=== Section Start ===
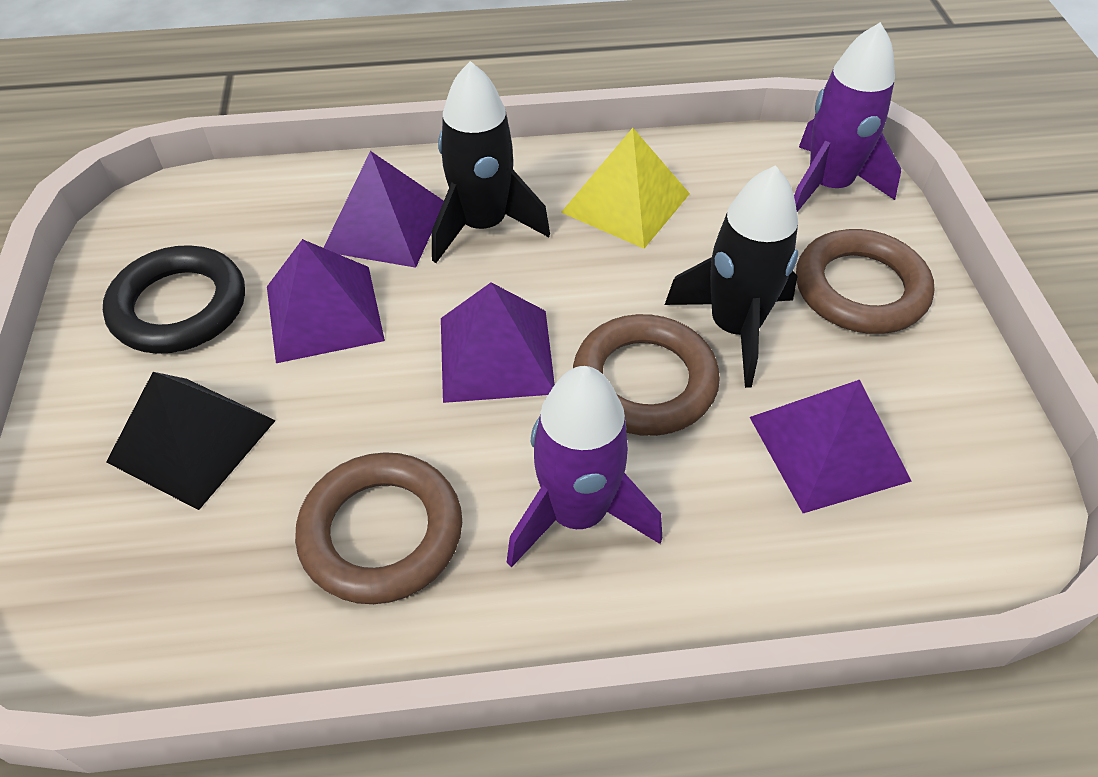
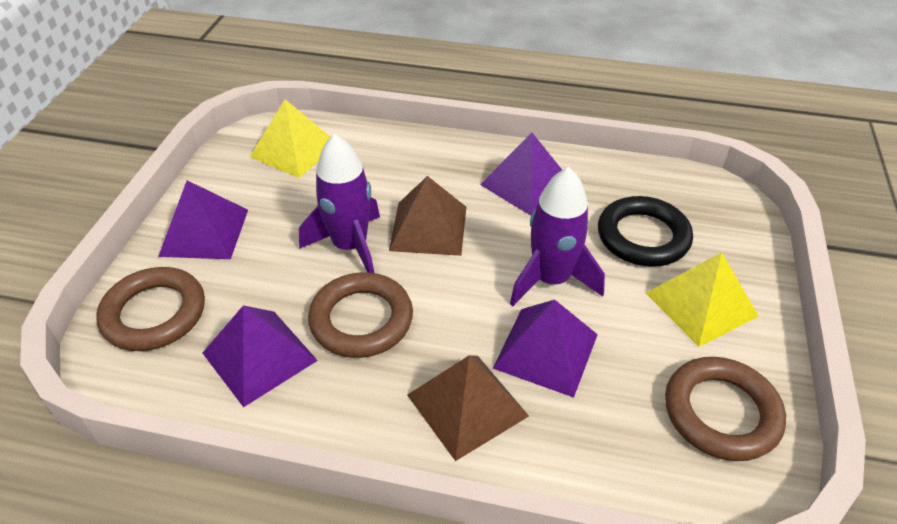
black pyramid: 1 -> 0
black rocket: 2 -> 0
brown pyramid: 0 -> 2
yellow pyramid: 1 -> 2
=== Section End ===
Each line above must be repeated exactly in the answer, with pictures omitted.

black pyramid: 1 -> 0
black rocket: 2 -> 0
brown pyramid: 0 -> 2
yellow pyramid: 1 -> 2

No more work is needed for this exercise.